Instructions to follow.
No pictures, nothing altered: return the data below.

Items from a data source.

───

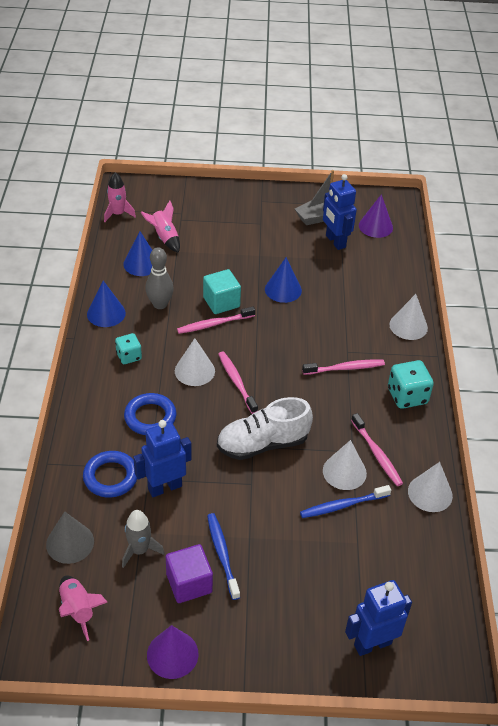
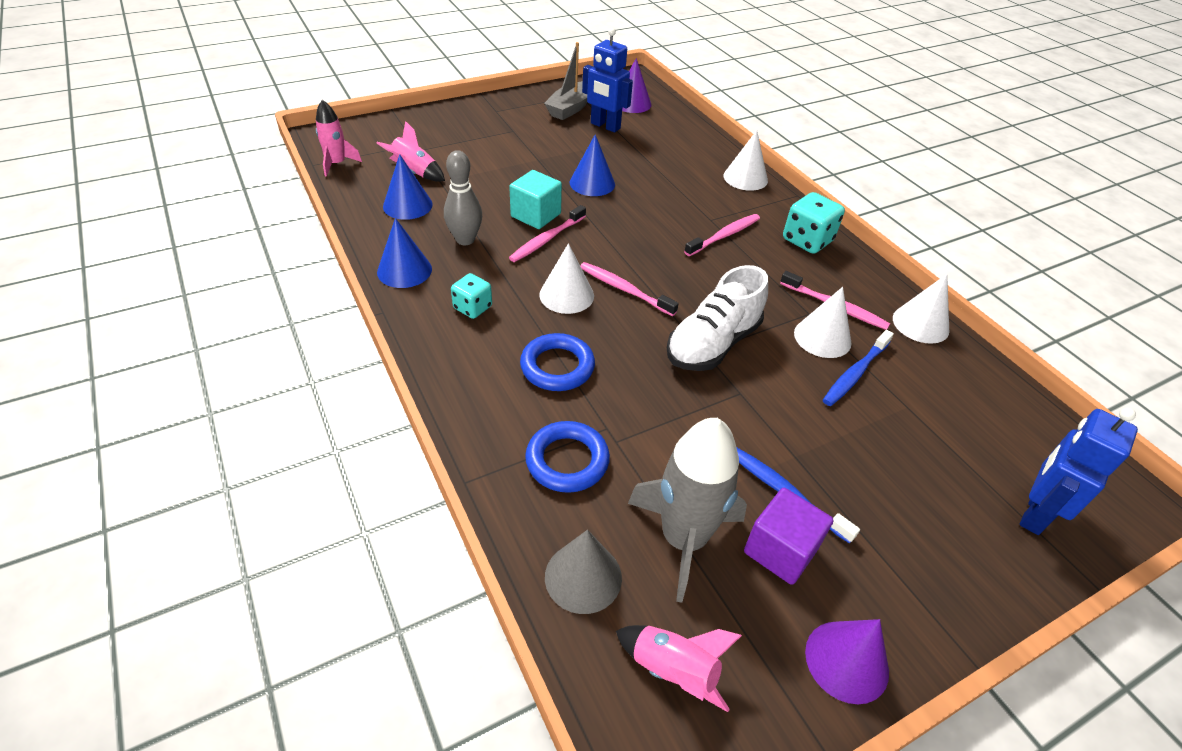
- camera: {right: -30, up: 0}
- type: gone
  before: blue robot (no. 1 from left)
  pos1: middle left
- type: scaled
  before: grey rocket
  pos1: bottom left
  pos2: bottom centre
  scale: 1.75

───

Expected answer.
- camera: {right: -30, up: 0}
- type: gone
  before: blue robot (no. 1 from left)
  pos1: middle left
- type: scaled
  before: grey rocket
  pos1: bottom left
  pos2: bottom centre
  scale: 1.75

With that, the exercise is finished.